WORK ORDER => Please give back every entry in full, word for word, but none of the pictures.

[Opening DATA FOR REVIEW section]

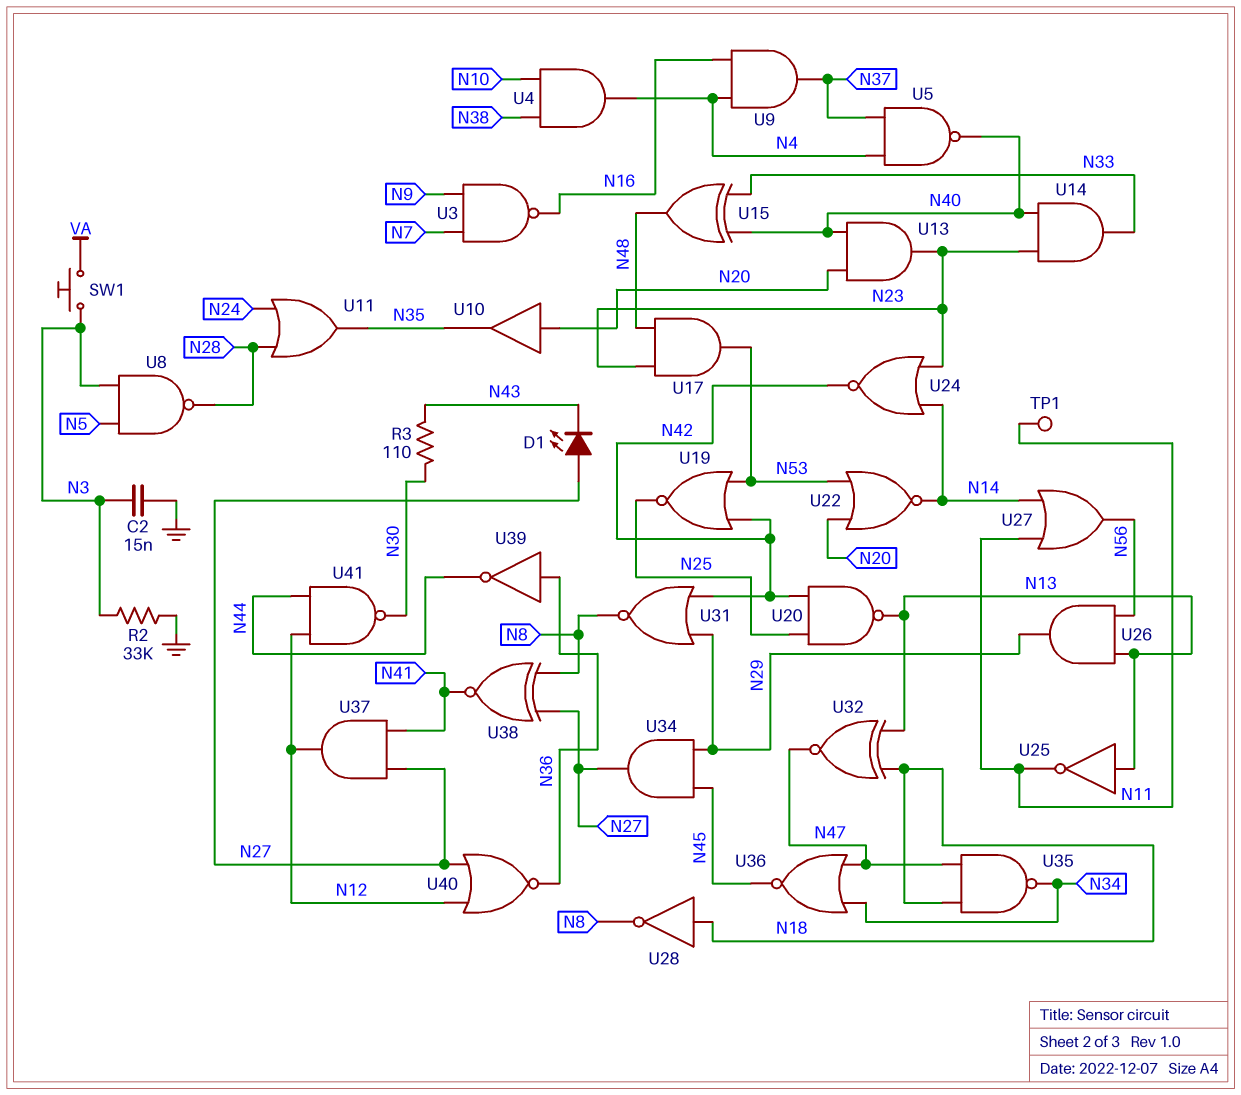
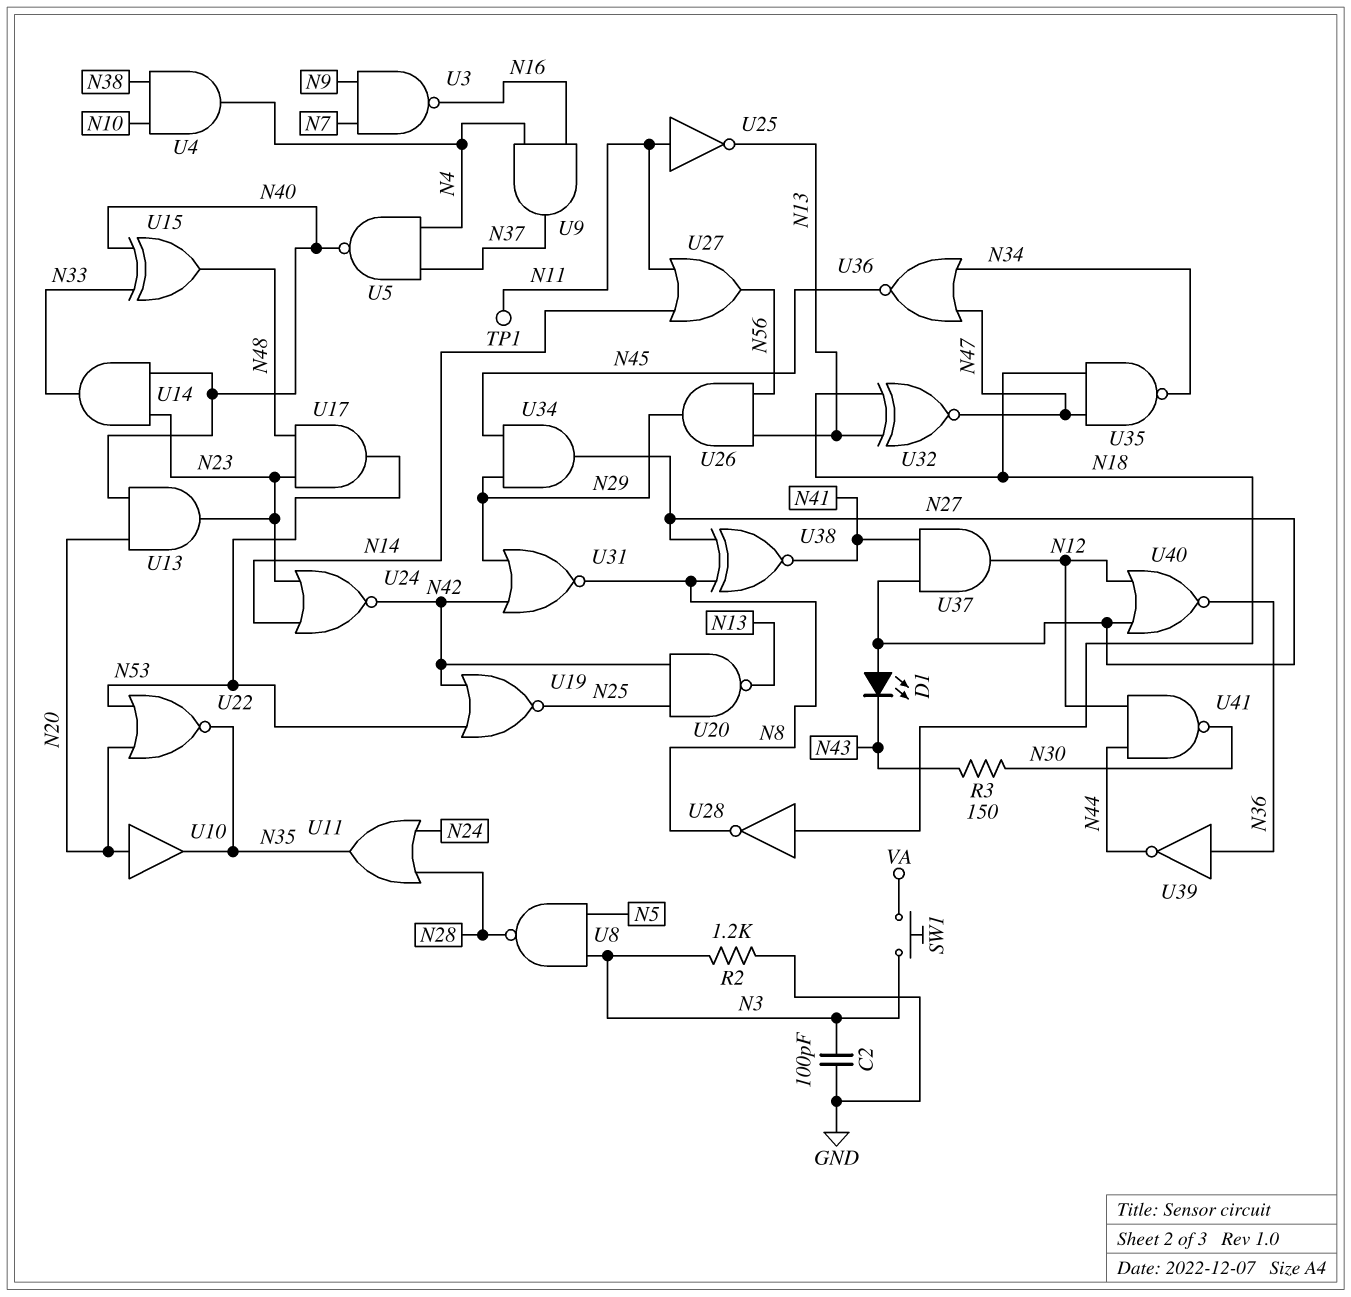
C2: 15nF (GND, N3) -> 100pF (GND, N3)
R2: 33k (GND, N3) -> 1.2k (GND, N3)
R3: 110 (N30, N43) -> 150 (N30, N43)
U22: NOR (in N20, in N53, out N14) -> NOR (in N20, in N53, out N35)
U25: NOT (in N13, out N11) -> NOT (in N11, out N13)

[Closing DATA FOR REVIEW section]

WRITTEN SOLUTION =>
C2: 15nF (GND, N3) -> 100pF (GND, N3)
R2: 33k (GND, N3) -> 1.2k (GND, N3)
R3: 110 (N30, N43) -> 150 (N30, N43)
U22: NOR (in N20, in N53, out N14) -> NOR (in N20, in N53, out N35)
U25: NOT (in N13, out N11) -> NOT (in N11, out N13)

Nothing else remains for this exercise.